(EXERCISE INSTRUCTIONS): Copy the data exactly, line for line.

BEGIN SOURCE RECORDS

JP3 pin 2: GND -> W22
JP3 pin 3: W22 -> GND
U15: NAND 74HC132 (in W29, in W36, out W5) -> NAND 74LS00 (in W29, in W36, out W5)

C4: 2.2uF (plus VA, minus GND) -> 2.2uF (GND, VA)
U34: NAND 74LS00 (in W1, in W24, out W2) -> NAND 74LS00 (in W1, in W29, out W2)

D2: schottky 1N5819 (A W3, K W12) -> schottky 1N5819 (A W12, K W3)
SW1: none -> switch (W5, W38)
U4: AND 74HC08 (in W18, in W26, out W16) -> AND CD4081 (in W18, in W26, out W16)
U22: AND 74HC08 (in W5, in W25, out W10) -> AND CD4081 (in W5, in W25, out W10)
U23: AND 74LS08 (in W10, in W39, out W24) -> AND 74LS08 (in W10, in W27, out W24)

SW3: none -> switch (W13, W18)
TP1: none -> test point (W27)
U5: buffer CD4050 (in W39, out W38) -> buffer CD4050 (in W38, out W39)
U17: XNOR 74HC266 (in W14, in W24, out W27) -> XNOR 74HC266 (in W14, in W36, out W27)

END SOURCE RECORDS

(RESULT OF THE EXERCISE):
JP3 pin 2: GND -> W22
JP3 pin 3: W22 -> GND
U15: NAND 74HC132 (in W29, in W36, out W5) -> NAND 74LS00 (in W29, in W36, out W5)

C4: 2.2uF (plus VA, minus GND) -> 2.2uF (GND, VA)
U34: NAND 74LS00 (in W1, in W24, out W2) -> NAND 74LS00 (in W1, in W29, out W2)

D2: schottky 1N5819 (A W3, K W12) -> schottky 1N5819 (A W12, K W3)
SW1: none -> switch (W5, W38)
U4: AND 74HC08 (in W18, in W26, out W16) -> AND CD4081 (in W18, in W26, out W16)
U22: AND 74HC08 (in W5, in W25, out W10) -> AND CD4081 (in W5, in W25, out W10)
U23: AND 74LS08 (in W10, in W39, out W24) -> AND 74LS08 (in W10, in W27, out W24)

SW3: none -> switch (W13, W18)
TP1: none -> test point (W27)
U5: buffer CD4050 (in W39, out W38) -> buffer CD4050 (in W38, out W39)
U17: XNOR 74HC266 (in W14, in W24, out W27) -> XNOR 74HC266 (in W14, in W36, out W27)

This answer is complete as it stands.